» **SOURCE MATERIAL**:
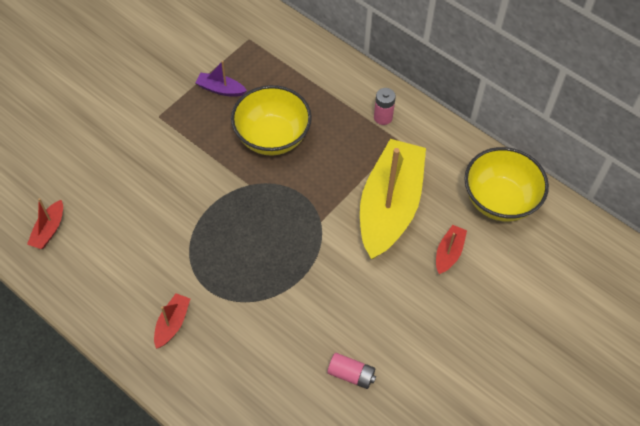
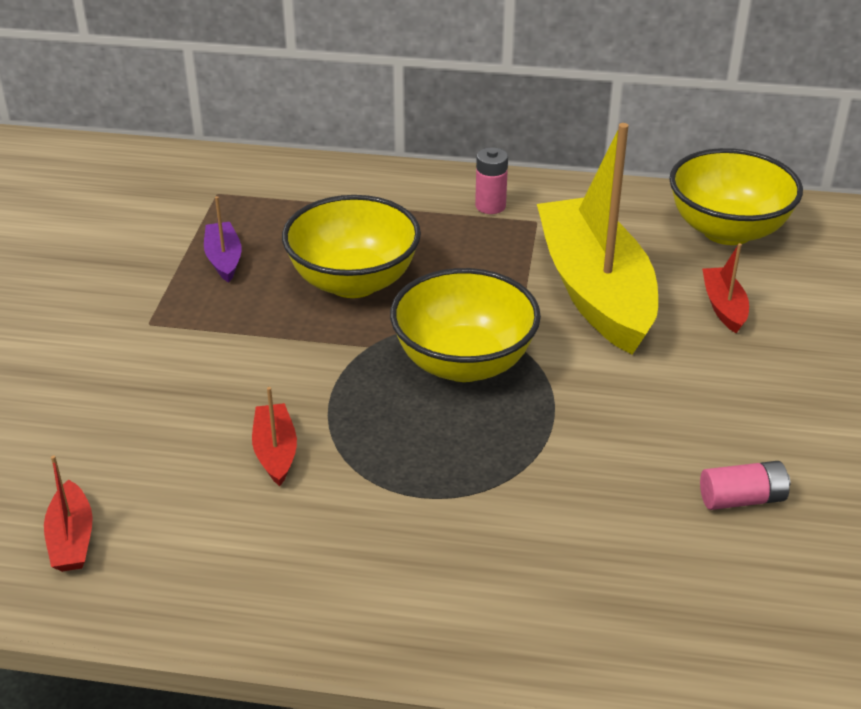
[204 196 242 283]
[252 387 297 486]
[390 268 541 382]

...

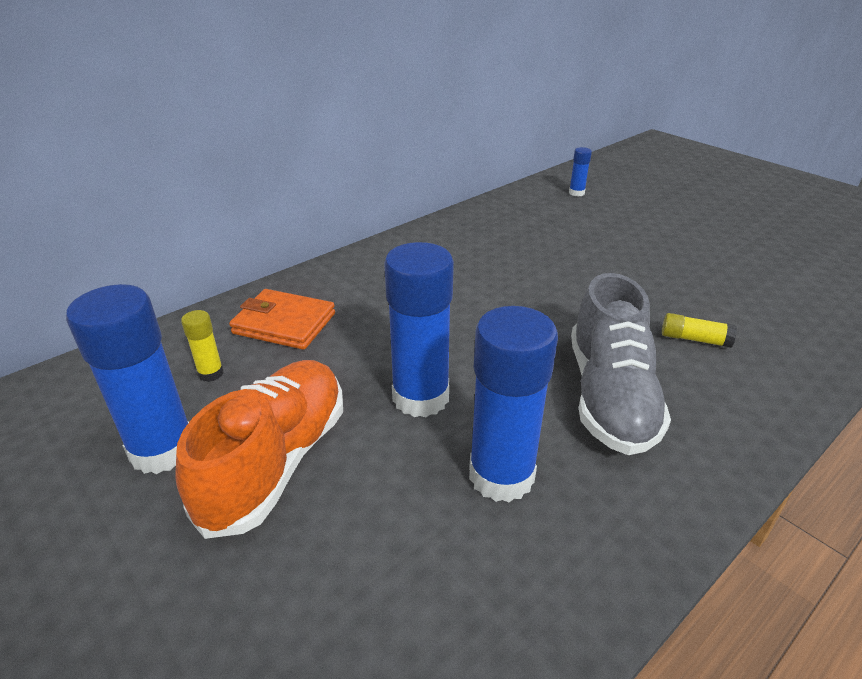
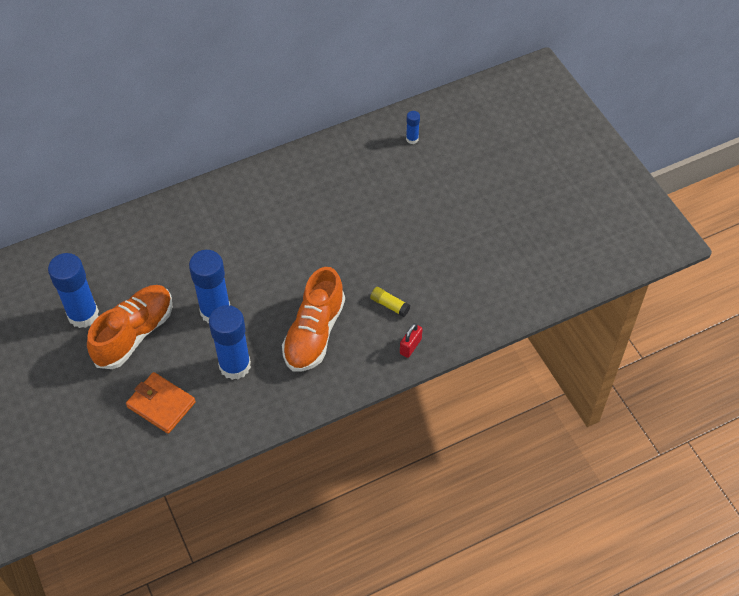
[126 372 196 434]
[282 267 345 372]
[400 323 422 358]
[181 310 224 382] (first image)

» **ABOUT THIS EXERCISE**:
From the entries above, print the lines beginning at the one with "[126 372 196 434]" and stopping after the one with "[181 310 224 382] (first image)", exactly as written and with nothing else.

» **THE COMPLETED TASK**:
[126 372 196 434]
[282 267 345 372]
[400 323 422 358]
[181 310 224 382] (first image)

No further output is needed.